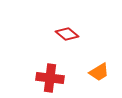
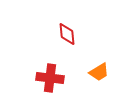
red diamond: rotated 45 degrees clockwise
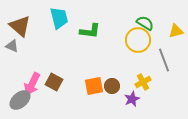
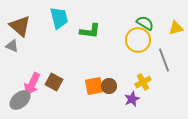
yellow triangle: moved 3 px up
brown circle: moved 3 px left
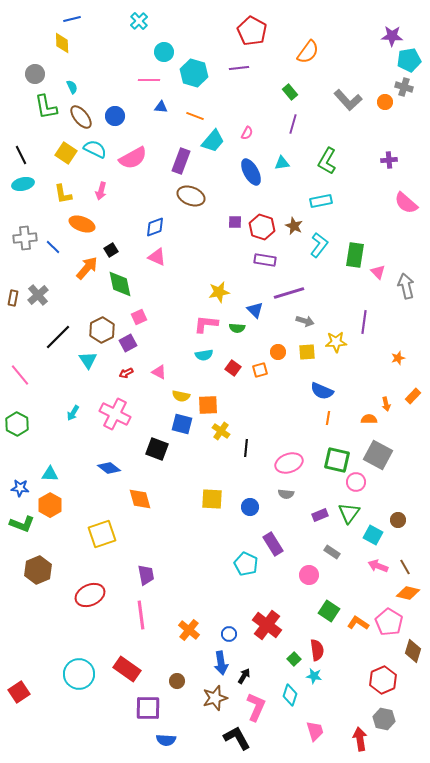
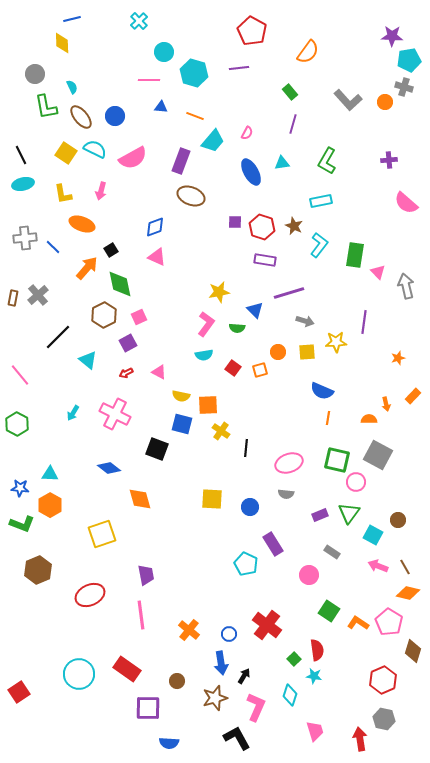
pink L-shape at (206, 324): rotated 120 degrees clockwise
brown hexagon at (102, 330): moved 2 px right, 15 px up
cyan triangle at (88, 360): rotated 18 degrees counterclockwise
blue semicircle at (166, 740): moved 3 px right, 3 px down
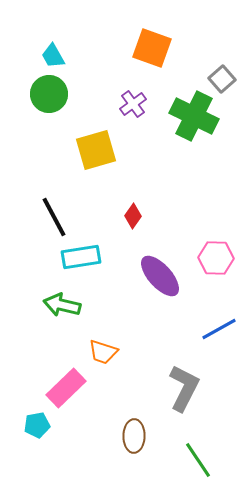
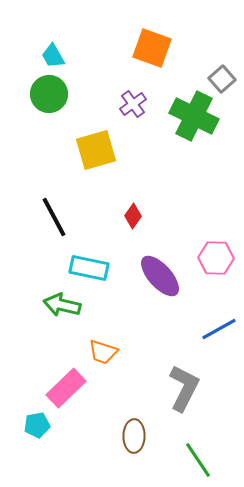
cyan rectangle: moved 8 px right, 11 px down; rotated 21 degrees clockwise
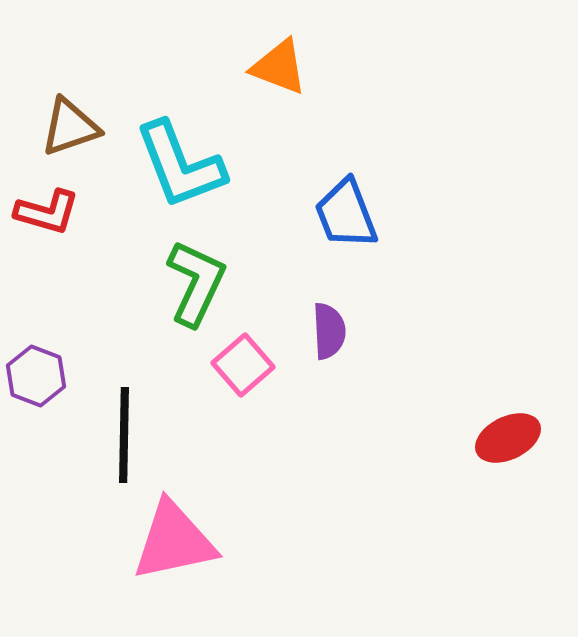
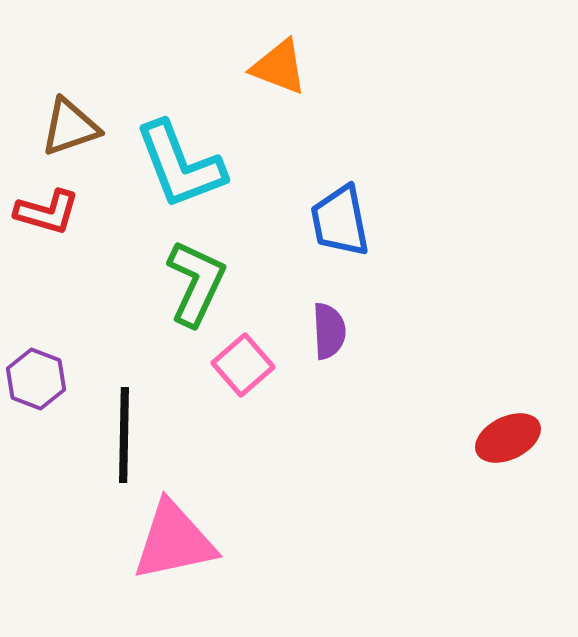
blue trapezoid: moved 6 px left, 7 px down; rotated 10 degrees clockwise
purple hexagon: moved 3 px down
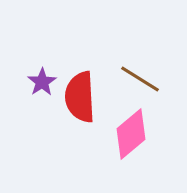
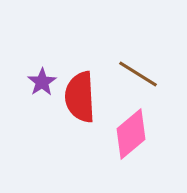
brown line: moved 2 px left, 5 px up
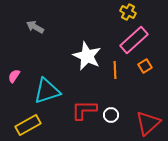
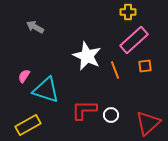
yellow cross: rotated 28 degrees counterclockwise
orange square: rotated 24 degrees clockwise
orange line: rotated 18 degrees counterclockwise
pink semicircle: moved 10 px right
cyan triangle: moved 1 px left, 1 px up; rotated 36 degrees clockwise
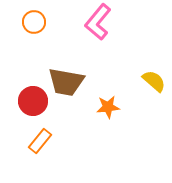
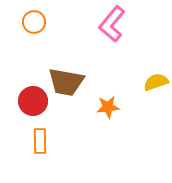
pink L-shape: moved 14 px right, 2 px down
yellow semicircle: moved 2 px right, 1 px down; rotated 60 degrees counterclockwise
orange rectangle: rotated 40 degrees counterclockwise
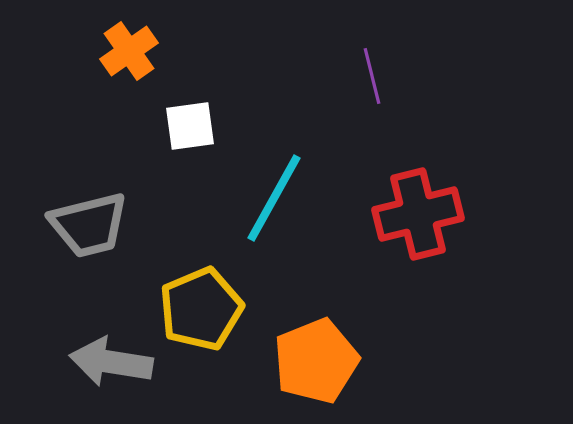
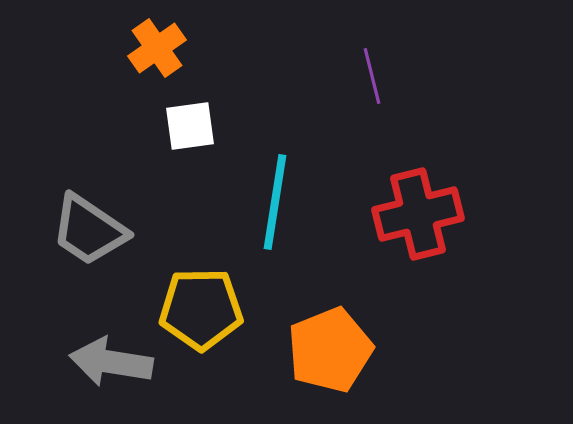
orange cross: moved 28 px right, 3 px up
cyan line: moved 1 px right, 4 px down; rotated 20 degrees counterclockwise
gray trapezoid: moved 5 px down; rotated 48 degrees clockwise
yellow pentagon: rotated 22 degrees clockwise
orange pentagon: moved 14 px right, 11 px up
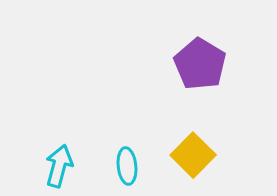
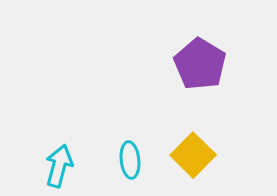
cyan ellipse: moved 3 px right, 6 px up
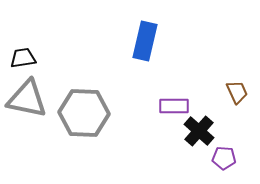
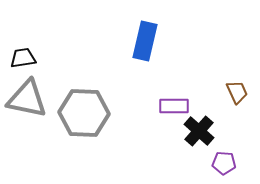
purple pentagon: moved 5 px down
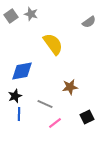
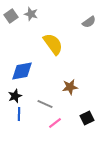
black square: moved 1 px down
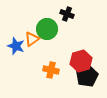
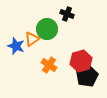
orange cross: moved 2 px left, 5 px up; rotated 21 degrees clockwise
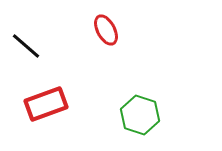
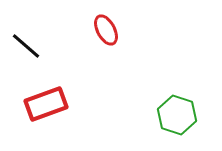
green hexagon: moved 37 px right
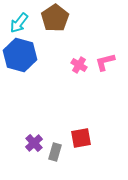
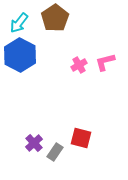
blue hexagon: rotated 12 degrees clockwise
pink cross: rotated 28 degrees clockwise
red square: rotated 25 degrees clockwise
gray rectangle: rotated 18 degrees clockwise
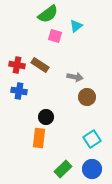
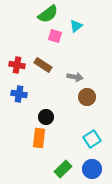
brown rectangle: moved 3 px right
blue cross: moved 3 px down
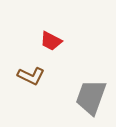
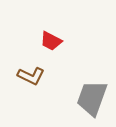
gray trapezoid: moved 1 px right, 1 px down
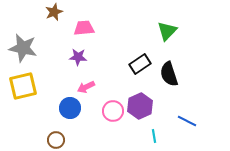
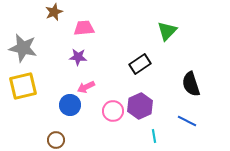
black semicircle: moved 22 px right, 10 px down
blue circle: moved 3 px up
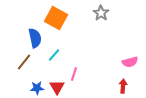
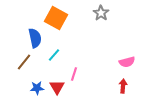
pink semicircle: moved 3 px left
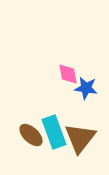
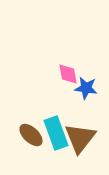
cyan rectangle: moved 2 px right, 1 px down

*****

Short problem — Quote every text line of the listing above word for word, leaving out the pictures.

Written solution —
red diamond: rotated 45 degrees clockwise
yellow triangle: moved 3 px up
brown circle: moved 3 px left
pink L-shape at (206, 324): rotated 120 degrees clockwise
brown hexagon at (102, 330): moved 2 px right, 15 px up
cyan triangle at (88, 360): rotated 18 degrees counterclockwise
blue semicircle at (166, 740): moved 3 px right, 3 px down
cyan rectangle: moved 8 px right, 11 px down; rotated 21 degrees clockwise
blue trapezoid: moved 6 px left, 7 px down; rotated 10 degrees clockwise
purple hexagon: moved 3 px down
brown line: moved 2 px left, 5 px up
yellow cross: rotated 28 degrees counterclockwise
orange square: rotated 24 degrees clockwise
orange line: rotated 18 degrees counterclockwise
pink semicircle: moved 10 px right
cyan triangle: moved 1 px left, 1 px up; rotated 36 degrees clockwise
pink L-shape: moved 14 px right, 2 px down
yellow semicircle: moved 2 px right, 1 px down; rotated 60 degrees counterclockwise
orange rectangle: rotated 40 degrees counterclockwise
orange cross: moved 28 px right, 3 px up
cyan line: moved 1 px right, 4 px down; rotated 20 degrees counterclockwise
gray trapezoid: moved 5 px down; rotated 48 degrees clockwise
yellow pentagon: rotated 22 degrees clockwise
orange pentagon: moved 14 px right, 11 px up
cyan ellipse: moved 3 px right, 6 px up
purple pentagon: moved 5 px down
black square: moved 1 px down
orange cross: moved 2 px left, 5 px up; rotated 21 degrees clockwise
green hexagon: moved 37 px right
blue hexagon: rotated 12 degrees clockwise
pink cross: rotated 28 degrees clockwise
red square: rotated 25 degrees clockwise
gray rectangle: rotated 18 degrees clockwise
brown rectangle: moved 3 px right
blue cross: moved 3 px down
gray trapezoid: moved 1 px right, 1 px down
black semicircle: moved 22 px right, 10 px down
blue circle: moved 3 px up
pink semicircle: moved 3 px left
cyan rectangle: moved 2 px right, 1 px down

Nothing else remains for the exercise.